**THE INPUT**

"""

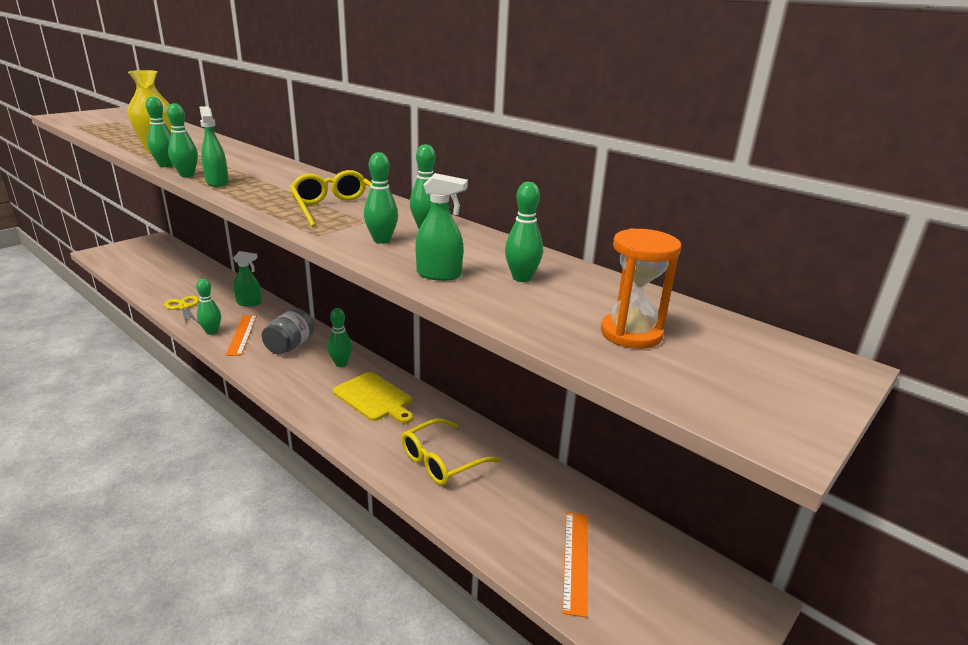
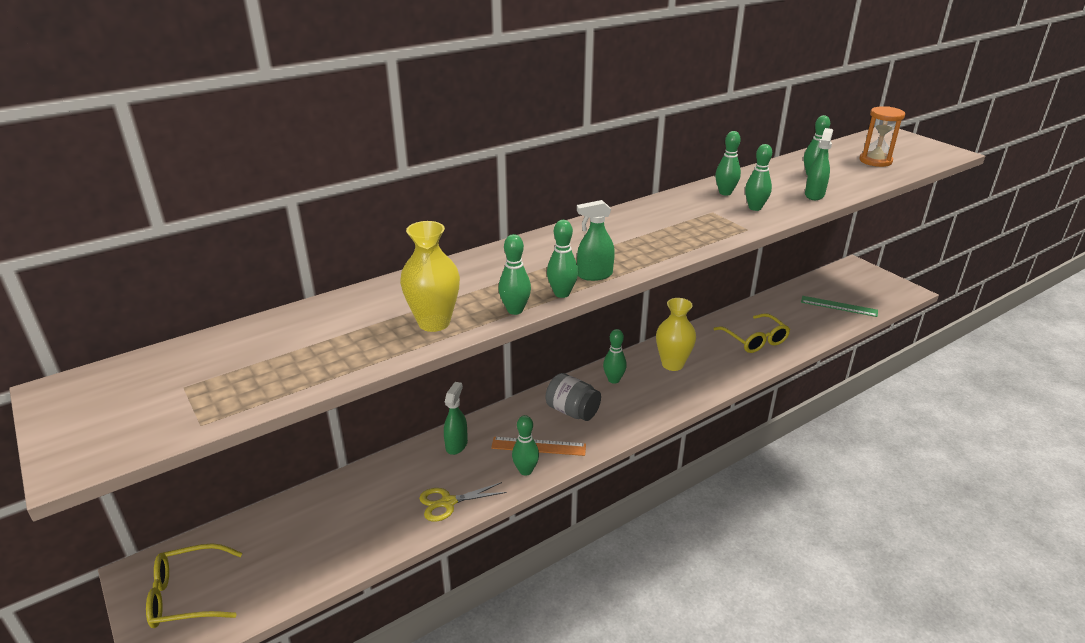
camera: 75 degrees left, 5 degrees up
(336, 208) = (680, 221): yellow glasses -> yellow glasses (187, 595)
(374, 398) = (672, 364): yellow cutting board -> yellow vase
(576, 560) = (839, 306): orange ruler -> green ruler

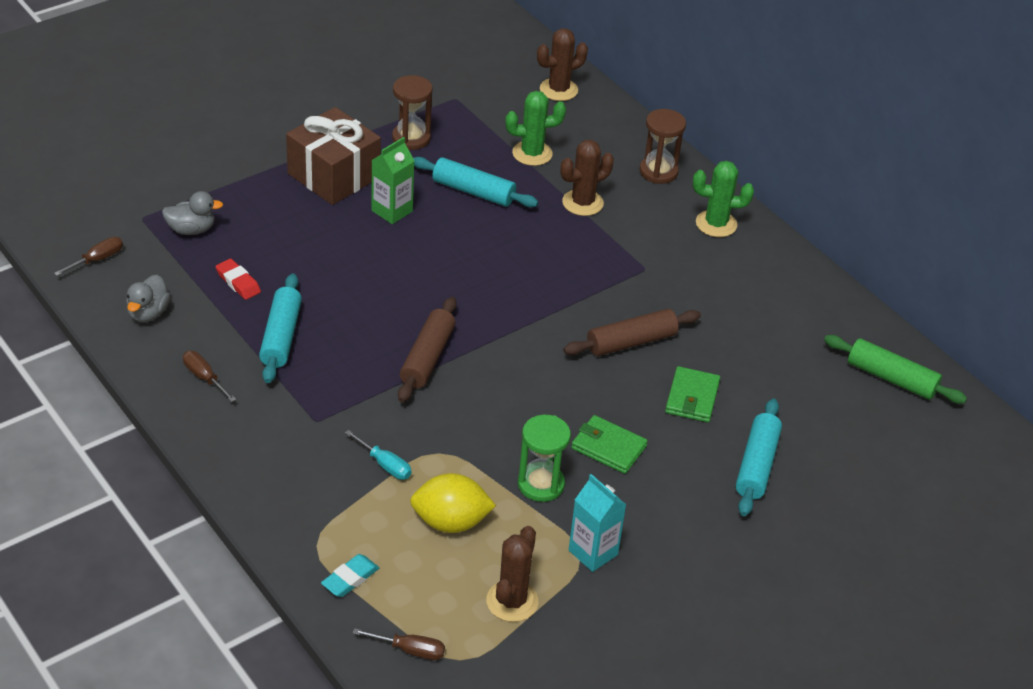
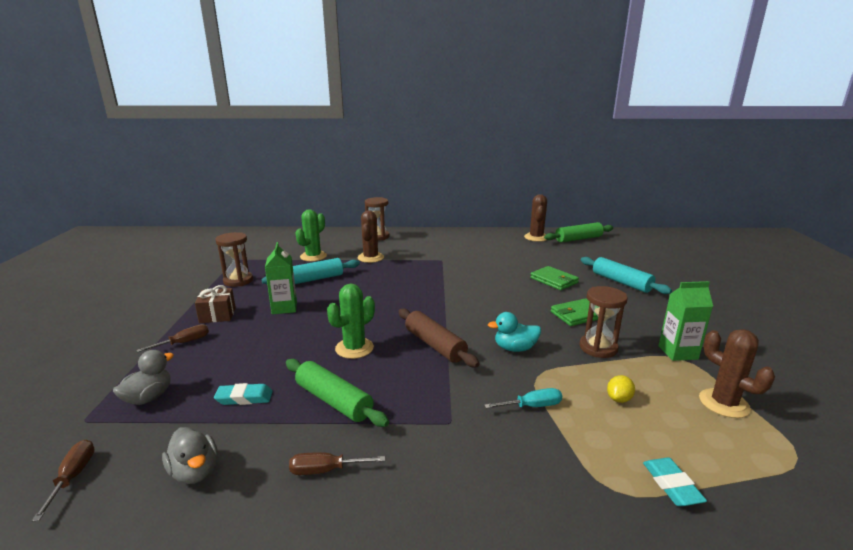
camera: 50 degrees left, 20 degrees down
(238, 282) = (244, 398): red eraser -> turquoise eraser
(281, 336) = (334, 401): turquoise rolling pin -> green rolling pin
(334, 176) = (217, 315): brown gift -> brown gift, size x0.54
(410, 650) = (784, 484): brown screwdriver -> brown screwdriver (184, 343)
(450, 522) = (619, 399): yellow lemon -> yellow lemon, size x0.49
(477, 419) = (515, 348): none -> turquoise duck
(541, 484) = (598, 348): green hourglass -> brown hourglass
(558, 90) = (282, 237): brown cactus -> brown cactus (536, 237)
(593, 552) = (678, 352): turquoise carton -> green carton
(631, 342) = (493, 280): brown rolling pin -> none
(716, 224) = (432, 237): green cactus -> green cactus (354, 348)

"""

Examine the data above and state how many of its lines contain the word "camera", with no further remarks.

2